- _WHAT IS REQUIRED_: Repeat the whole listing exactly as written.

START TASK MATERIAL

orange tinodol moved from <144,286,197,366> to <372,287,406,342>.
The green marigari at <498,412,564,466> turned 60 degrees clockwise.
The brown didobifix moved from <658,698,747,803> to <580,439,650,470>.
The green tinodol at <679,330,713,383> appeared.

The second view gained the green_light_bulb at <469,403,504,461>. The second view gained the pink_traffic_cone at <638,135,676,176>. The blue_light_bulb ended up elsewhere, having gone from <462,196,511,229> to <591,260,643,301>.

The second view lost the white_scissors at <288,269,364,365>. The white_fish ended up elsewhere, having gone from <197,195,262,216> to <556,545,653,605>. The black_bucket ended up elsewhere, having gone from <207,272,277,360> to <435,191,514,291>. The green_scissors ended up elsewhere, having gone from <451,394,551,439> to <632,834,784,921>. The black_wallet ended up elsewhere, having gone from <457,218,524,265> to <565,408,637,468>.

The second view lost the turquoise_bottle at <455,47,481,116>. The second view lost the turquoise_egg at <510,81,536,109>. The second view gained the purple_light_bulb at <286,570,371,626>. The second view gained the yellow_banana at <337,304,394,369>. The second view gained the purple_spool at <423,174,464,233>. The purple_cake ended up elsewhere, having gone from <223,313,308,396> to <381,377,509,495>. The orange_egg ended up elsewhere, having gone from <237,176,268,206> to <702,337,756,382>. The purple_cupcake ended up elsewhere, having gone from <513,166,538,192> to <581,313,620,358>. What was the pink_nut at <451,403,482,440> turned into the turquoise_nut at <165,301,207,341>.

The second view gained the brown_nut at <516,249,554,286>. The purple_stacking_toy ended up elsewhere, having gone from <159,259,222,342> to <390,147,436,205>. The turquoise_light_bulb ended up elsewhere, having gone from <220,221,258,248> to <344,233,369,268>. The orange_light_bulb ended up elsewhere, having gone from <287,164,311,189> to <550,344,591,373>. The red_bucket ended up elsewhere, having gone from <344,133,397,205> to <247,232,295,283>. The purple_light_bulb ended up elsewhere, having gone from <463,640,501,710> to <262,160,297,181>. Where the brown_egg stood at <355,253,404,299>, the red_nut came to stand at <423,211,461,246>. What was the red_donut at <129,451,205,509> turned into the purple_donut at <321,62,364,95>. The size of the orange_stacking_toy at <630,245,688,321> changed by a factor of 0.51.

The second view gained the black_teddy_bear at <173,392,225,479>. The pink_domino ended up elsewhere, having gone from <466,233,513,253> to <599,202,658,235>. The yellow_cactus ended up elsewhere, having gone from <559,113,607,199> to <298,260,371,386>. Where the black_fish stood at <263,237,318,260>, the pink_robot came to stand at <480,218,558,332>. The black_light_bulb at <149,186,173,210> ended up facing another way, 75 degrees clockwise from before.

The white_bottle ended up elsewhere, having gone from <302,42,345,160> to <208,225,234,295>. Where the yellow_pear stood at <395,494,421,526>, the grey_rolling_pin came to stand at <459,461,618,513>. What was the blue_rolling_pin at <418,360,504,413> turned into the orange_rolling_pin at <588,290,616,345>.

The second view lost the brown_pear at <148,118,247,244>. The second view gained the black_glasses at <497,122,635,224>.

END TASK MATERIAL

- _ANSWER BOX_:
orange tinodol moved from <144,286,197,366> to <372,287,406,342>.
The green marigari at <498,412,564,466> turned 60 degrees clockwise.
The brown didobifix moved from <658,698,747,803> to <580,439,650,470>.
The green tinodol at <679,330,713,383> appeared.

The second view gained the green_light_bulb at <469,403,504,461>. The second view gained the pink_traffic_cone at <638,135,676,176>. The blue_light_bulb ended up elsewhere, having gone from <462,196,511,229> to <591,260,643,301>.

The second view lost the white_scissors at <288,269,364,365>. The white_fish ended up elsewhere, having gone from <197,195,262,216> to <556,545,653,605>. The black_bucket ended up elsewhere, having gone from <207,272,277,360> to <435,191,514,291>. The green_scissors ended up elsewhere, having gone from <451,394,551,439> to <632,834,784,921>. The black_wallet ended up elsewhere, having gone from <457,218,524,265> to <565,408,637,468>.

The second view lost the turquoise_bottle at <455,47,481,116>. The second view lost the turquoise_egg at <510,81,536,109>. The second view gained the purple_light_bulb at <286,570,371,626>. The second view gained the yellow_banana at <337,304,394,369>. The second view gained the purple_spool at <423,174,464,233>. The purple_cake ended up elsewhere, having gone from <223,313,308,396> to <381,377,509,495>. The orange_egg ended up elsewhere, having gone from <237,176,268,206> to <702,337,756,382>. The purple_cupcake ended up elsewhere, having gone from <513,166,538,192> to <581,313,620,358>. What was the pink_nut at <451,403,482,440> turned into the turquoise_nut at <165,301,207,341>.

The second view gained the brown_nut at <516,249,554,286>. The purple_stacking_toy ended up elsewhere, having gone from <159,259,222,342> to <390,147,436,205>. The turquoise_light_bulb ended up elsewhere, having gone from <220,221,258,248> to <344,233,369,268>. The orange_light_bulb ended up elsewhere, having gone from <287,164,311,189> to <550,344,591,373>. The red_bucket ended up elsewhere, having gone from <344,133,397,205> to <247,232,295,283>. The purple_light_bulb ended up elsewhere, having gone from <463,640,501,710> to <262,160,297,181>. Where the brown_egg stood at <355,253,404,299>, the red_nut came to stand at <423,211,461,246>. What was the red_donut at <129,451,205,509> turned into the purple_donut at <321,62,364,95>. The size of the orange_stacking_toy at <630,245,688,321> changed by a factor of 0.51.

The second view gained the black_teddy_bear at <173,392,225,479>. The pink_domino ended up elsewhere, having gone from <466,233,513,253> to <599,202,658,235>. The yellow_cactus ended up elsewhere, having gone from <559,113,607,199> to <298,260,371,386>. Where the black_fish stood at <263,237,318,260>, the pink_robot came to stand at <480,218,558,332>. The black_light_bulb at <149,186,173,210> ended up facing another way, 75 degrees clockwise from before.

The white_bottle ended up elsewhere, having gone from <302,42,345,160> to <208,225,234,295>. Where the yellow_pear stood at <395,494,421,526>, the grey_rolling_pin came to stand at <459,461,618,513>. What was the blue_rolling_pin at <418,360,504,413> turned into the orange_rolling_pin at <588,290,616,345>.

The second view lost the brown_pear at <148,118,247,244>. The second view gained the black_glasses at <497,122,635,224>.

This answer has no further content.